YOUR OBJECTIVE >> Only the lines from the line containing "The robot (red) moved." through the final line of the entries should be printed, exactly as given, with the pictures left out.

DATA SUPPLIED >>
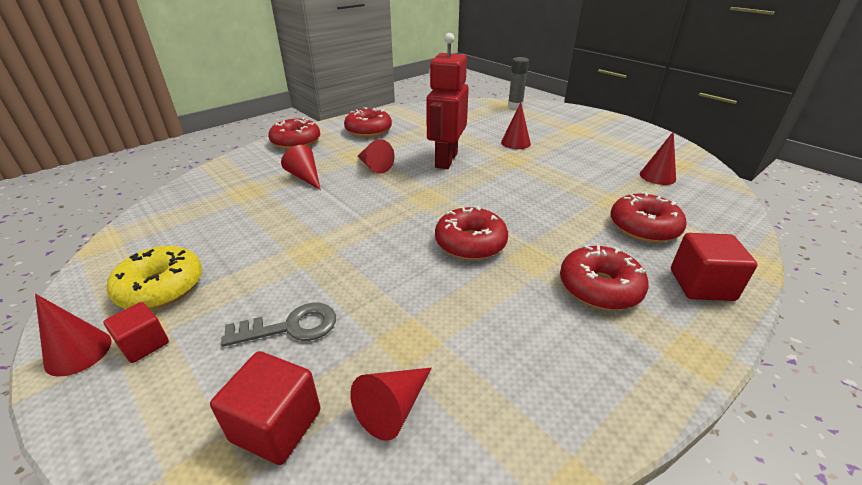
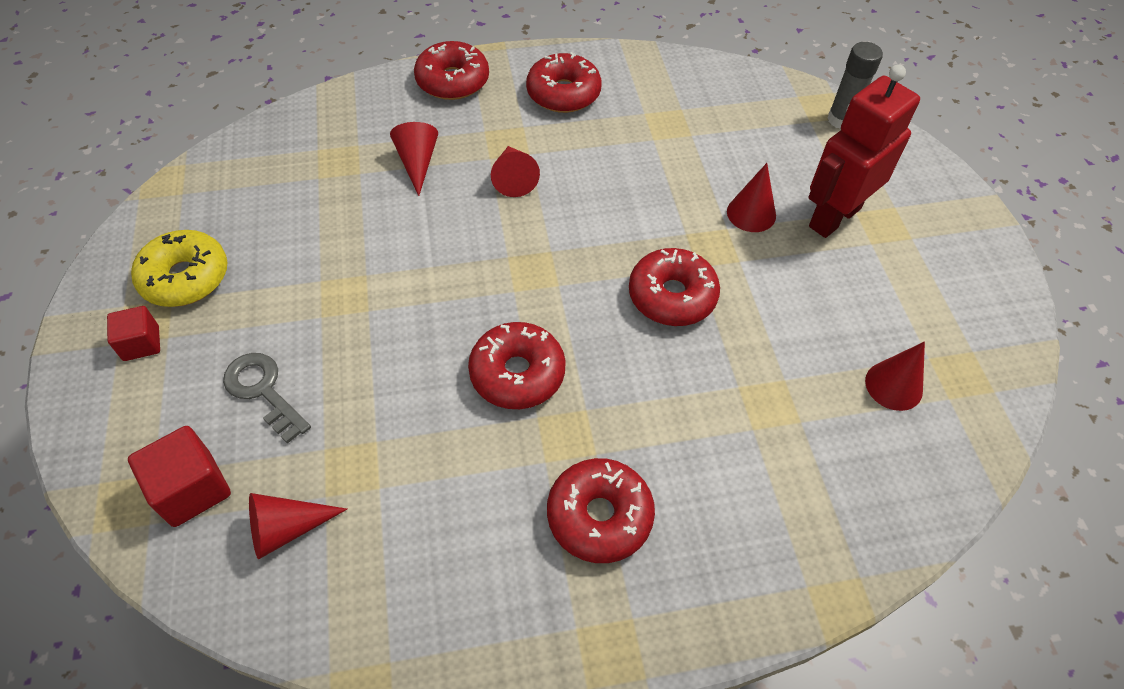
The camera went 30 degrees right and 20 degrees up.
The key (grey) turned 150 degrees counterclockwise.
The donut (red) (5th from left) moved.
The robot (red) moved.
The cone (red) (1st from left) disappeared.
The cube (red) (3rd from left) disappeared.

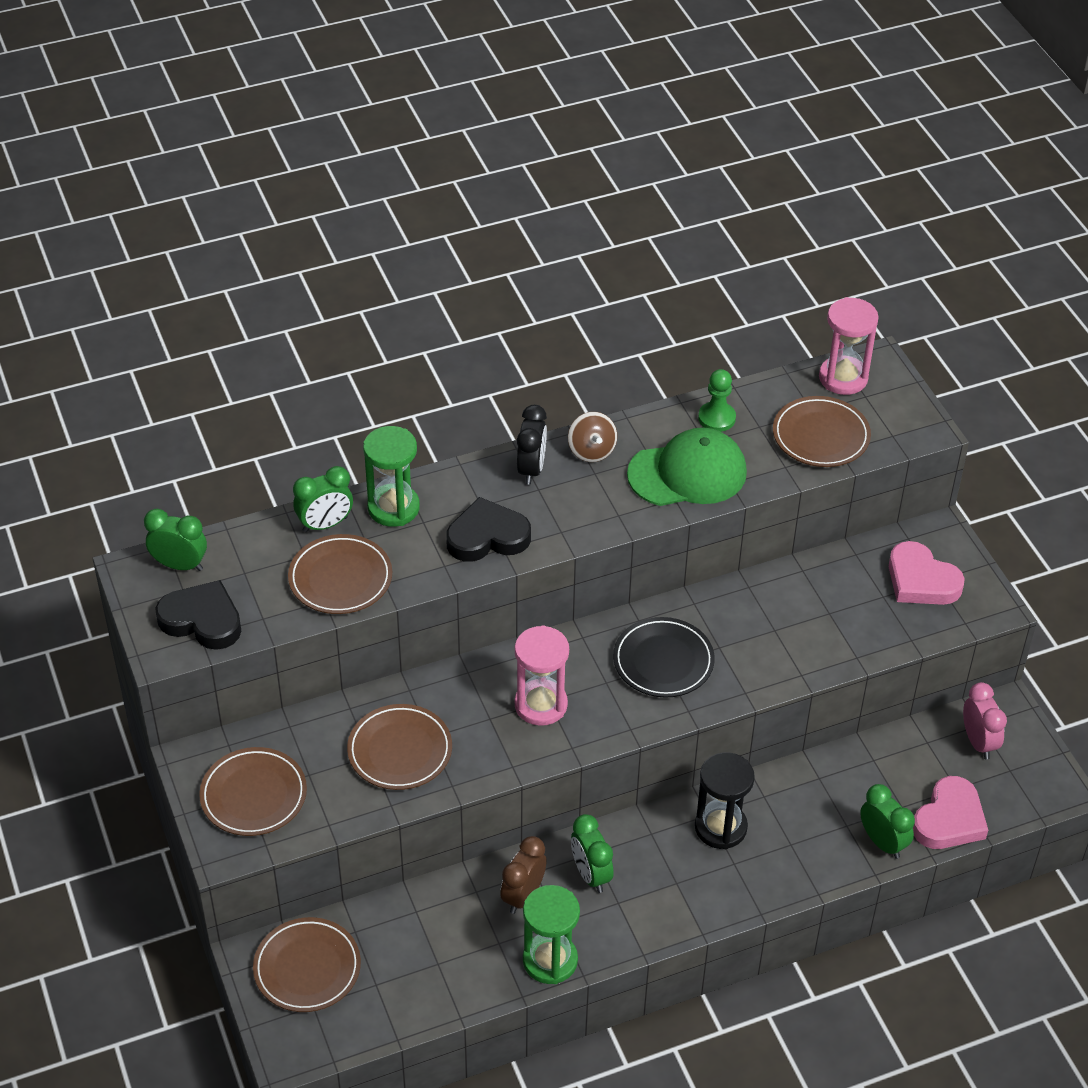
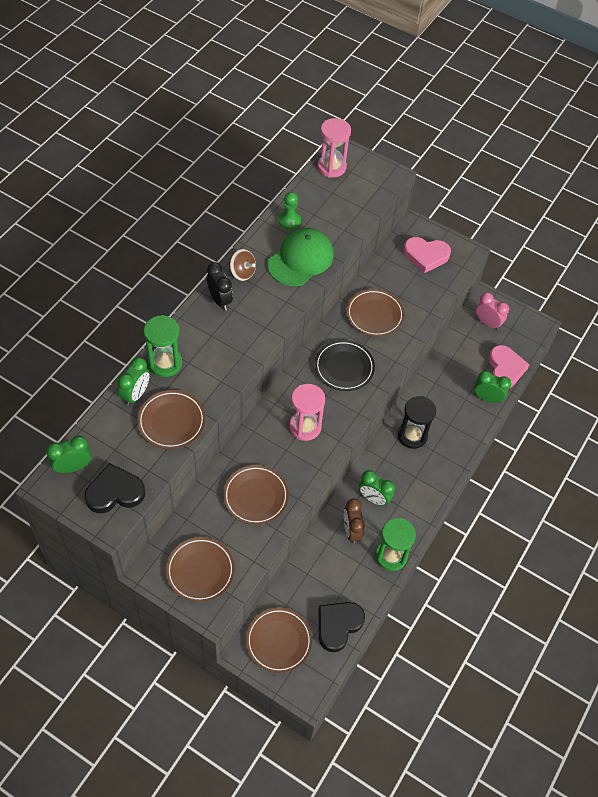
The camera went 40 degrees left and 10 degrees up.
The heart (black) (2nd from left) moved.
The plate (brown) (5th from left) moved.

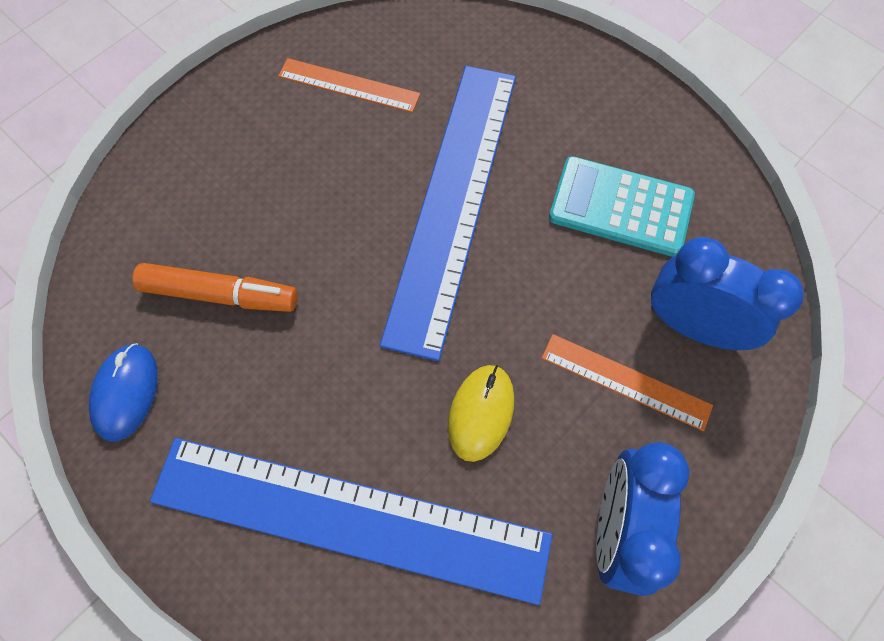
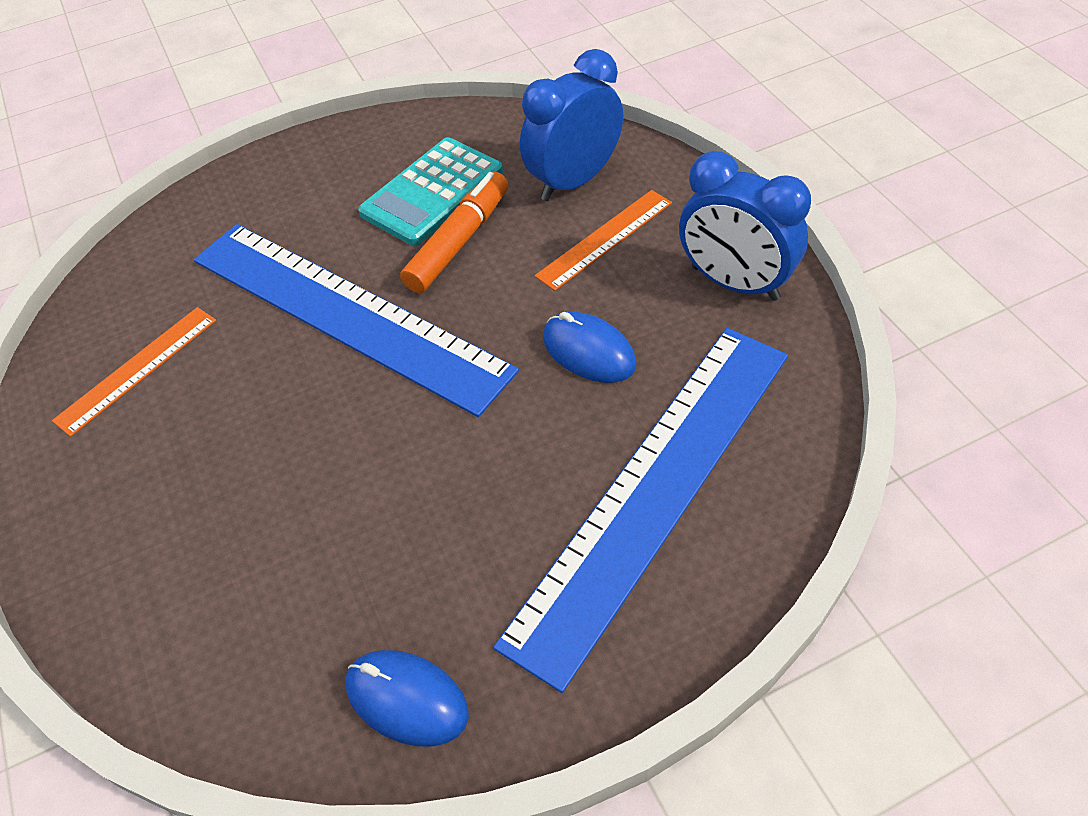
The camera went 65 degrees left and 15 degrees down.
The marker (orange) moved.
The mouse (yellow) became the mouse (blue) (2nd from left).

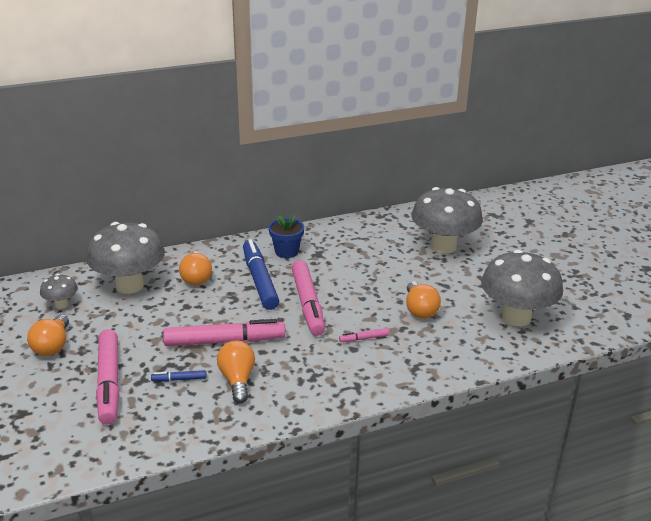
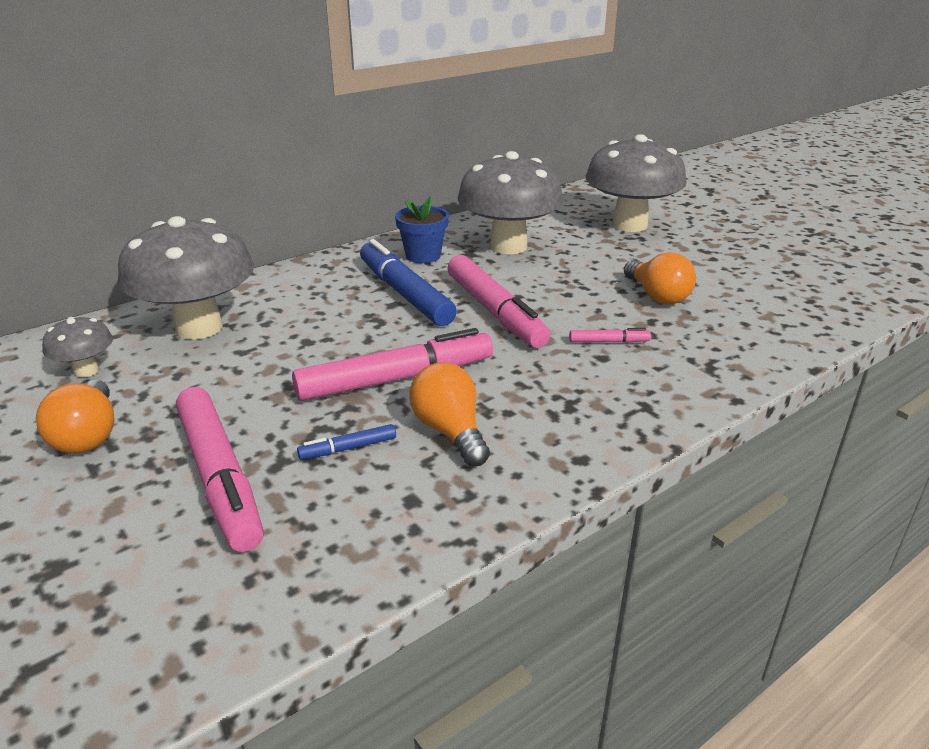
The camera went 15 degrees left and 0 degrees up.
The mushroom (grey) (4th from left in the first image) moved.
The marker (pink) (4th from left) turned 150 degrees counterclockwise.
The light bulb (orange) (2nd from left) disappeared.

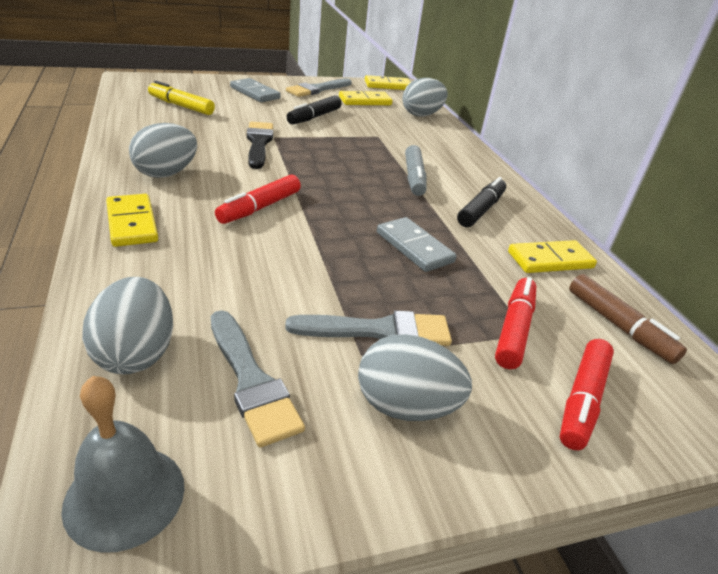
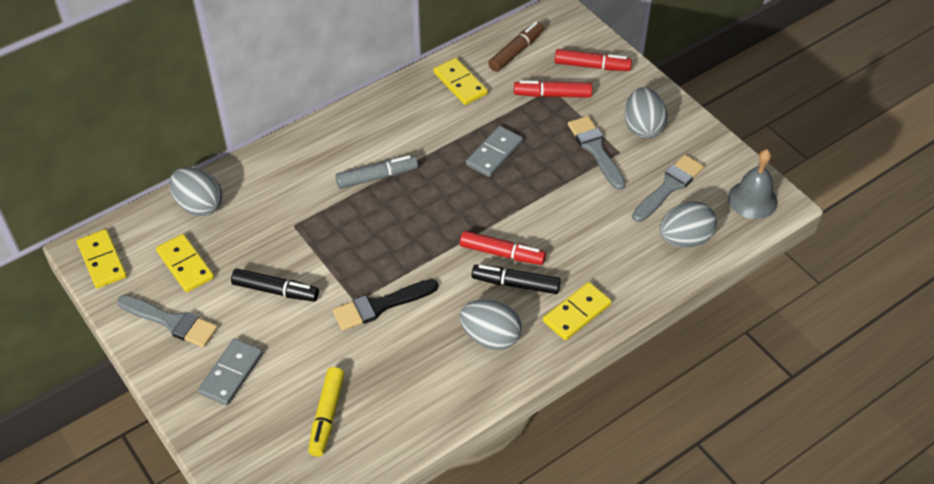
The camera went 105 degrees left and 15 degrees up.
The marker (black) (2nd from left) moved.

RESPONSE >>
The robot (red) moved.
The cone (red) (1st from left) disappeared.
The cube (red) (3rd from left) disappeared.

The camera went 40 degrees left and 10 degrees up.
The heart (black) (2nd from left) moved.
The plate (brown) (5th from left) moved.

The camera went 65 degrees left and 15 degrees down.
The marker (orange) moved.
The mouse (yellow) became the mouse (blue) (2nd from left).

The camera went 15 degrees left and 0 degrees up.
The mushroom (grey) (4th from left in the first image) moved.
The marker (pink) (4th from left) turned 150 degrees counterclockwise.
The light bulb (orange) (2nd from left) disappeared.

The camera went 105 degrees left and 15 degrees up.
The marker (black) (2nd from left) moved.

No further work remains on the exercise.